* **Data records**:
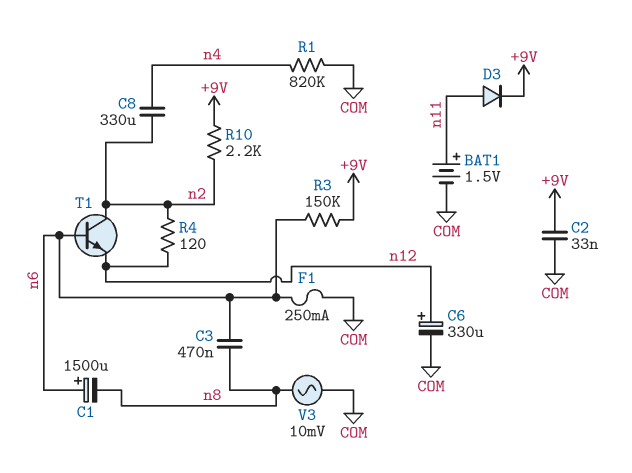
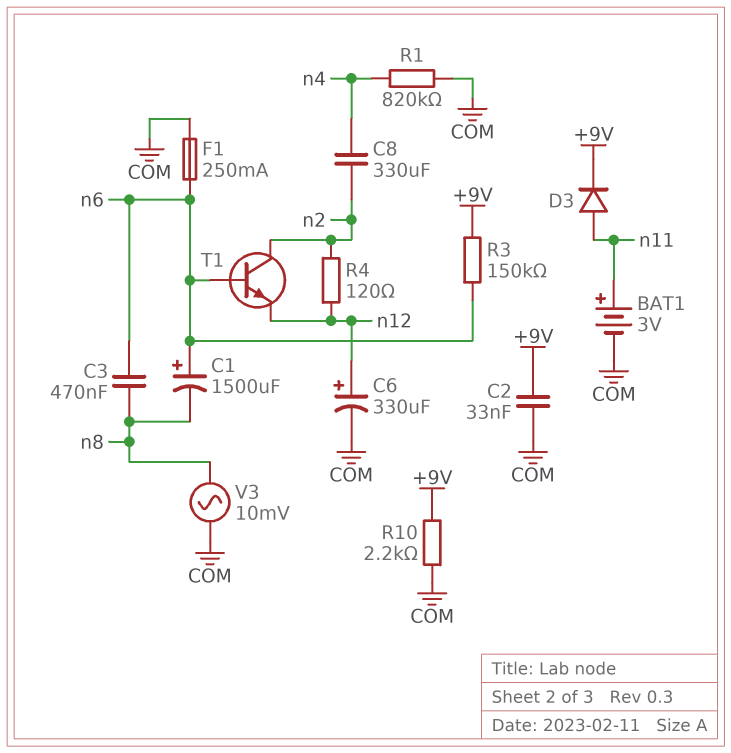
BAT1: 1.5V (plus n11, minus COM) -> 3V (plus n11, minus COM)
R10: 2.2k (+9V, n2) -> 2.2k (+9V, COM)

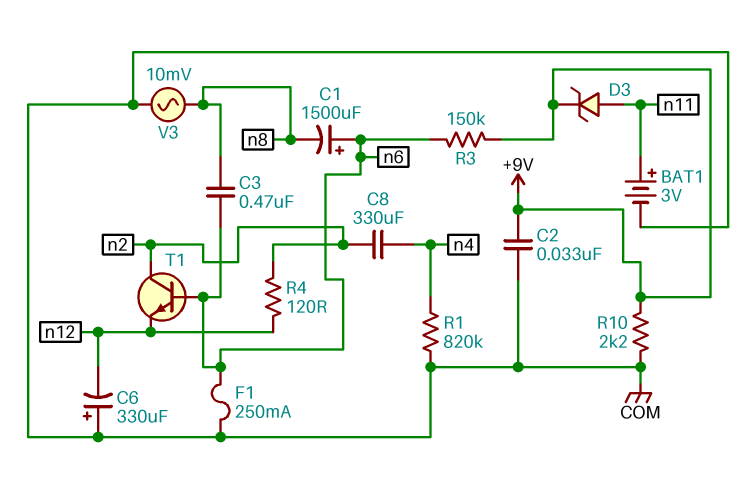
C6: 330uF (plus n12, minus COM) -> 330uF (plus COM, minus n12)
D3: diode (A n11, K +9V) -> zener (A n11, K +9V)

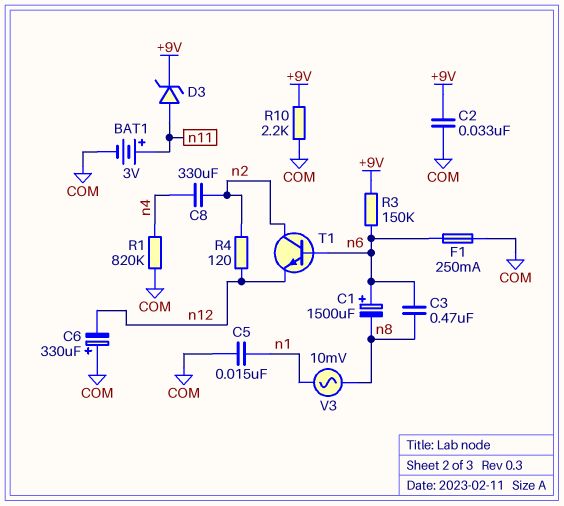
C5: none -> 15nF (COM, n1)
V3: AC 10mV (COM, n8) -> AC 10mV (n1, n8)

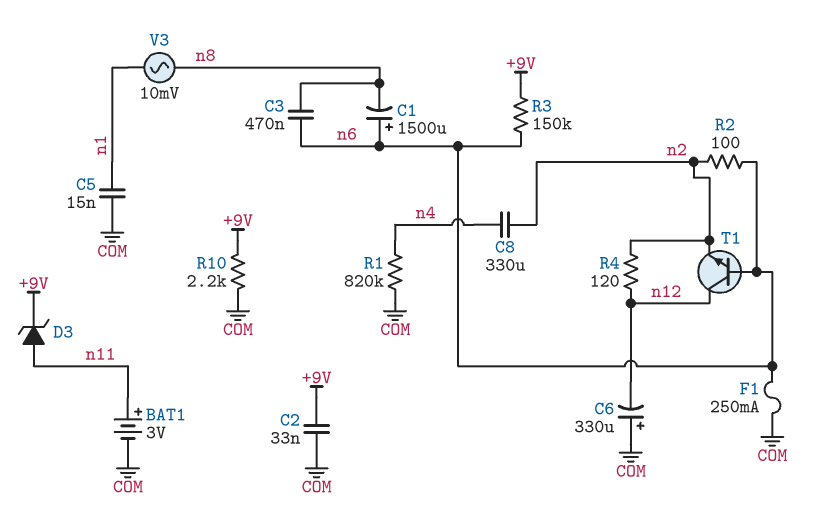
R2: none -> 100 (n2, n6)
T1: NPN (B n6, C n2, E n12) -> NPN (B n6, C n12, E n2)

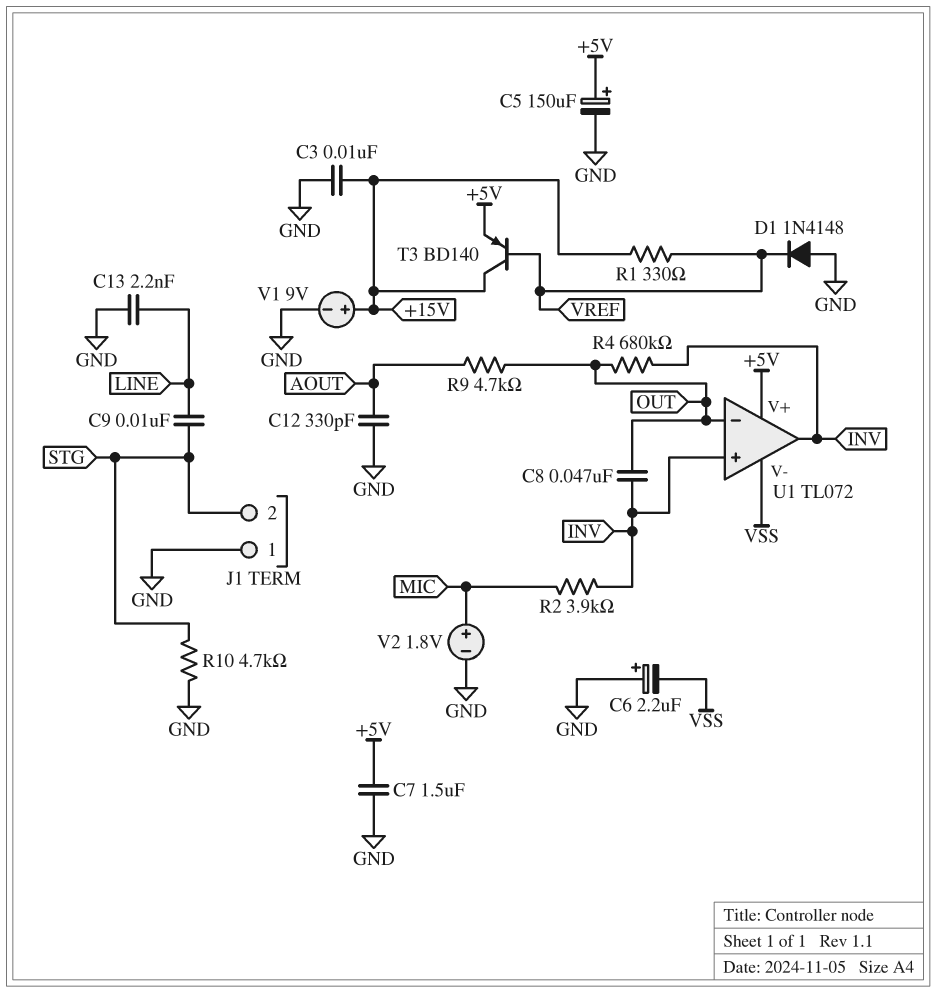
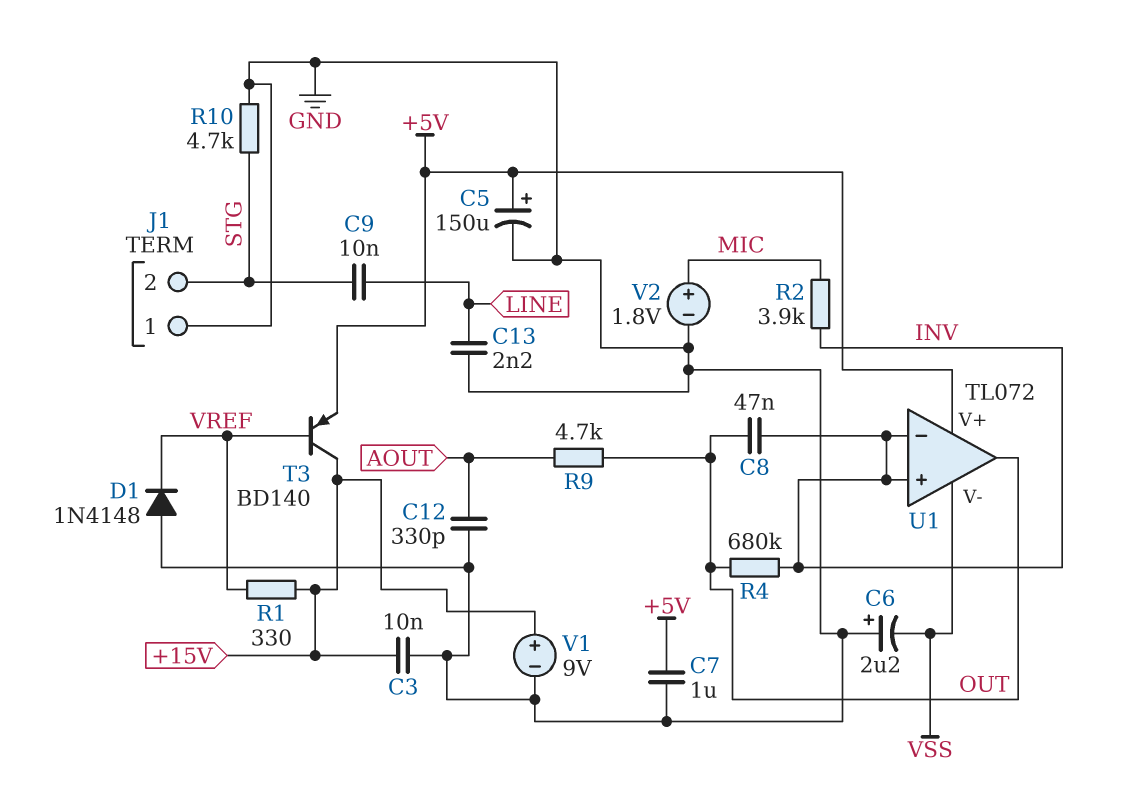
C7: 1.5uF (+5V, GND) -> 1uF (+5V, GND)
U1 pin in-: OUT -> INV
U1 pin out: INV -> OUT

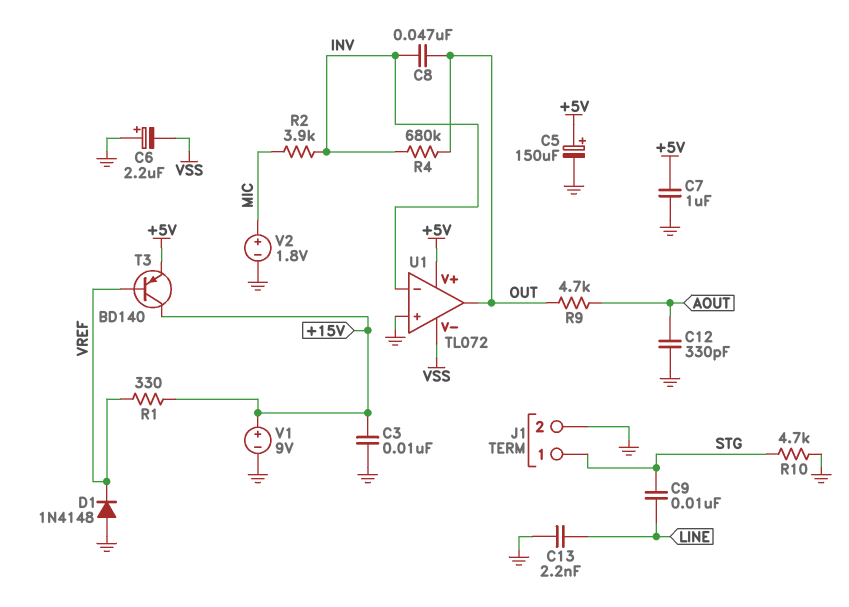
J1 pin 1: GND -> STG
J1 pin 2: STG -> GND
U1 pin in+: INV -> GND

* **Instructions for the task**: Leave out the images and transcribe all the records exactly.

* **Solution to this task**:
BAT1: 1.5V (plus n11, minus COM) -> 3V (plus n11, minus COM)
R10: 2.2k (+9V, n2) -> 2.2k (+9V, COM)

C6: 330uF (plus n12, minus COM) -> 330uF (plus COM, minus n12)
D3: diode (A n11, K +9V) -> zener (A n11, K +9V)

C5: none -> 15nF (COM, n1)
V3: AC 10mV (COM, n8) -> AC 10mV (n1, n8)

R2: none -> 100 (n2, n6)
T1: NPN (B n6, C n2, E n12) -> NPN (B n6, C n12, E n2)

C7: 1.5uF (+5V, GND) -> 1uF (+5V, GND)
U1 pin in-: OUT -> INV
U1 pin out: INV -> OUT

J1 pin 1: GND -> STG
J1 pin 2: STG -> GND
U1 pin in+: INV -> GND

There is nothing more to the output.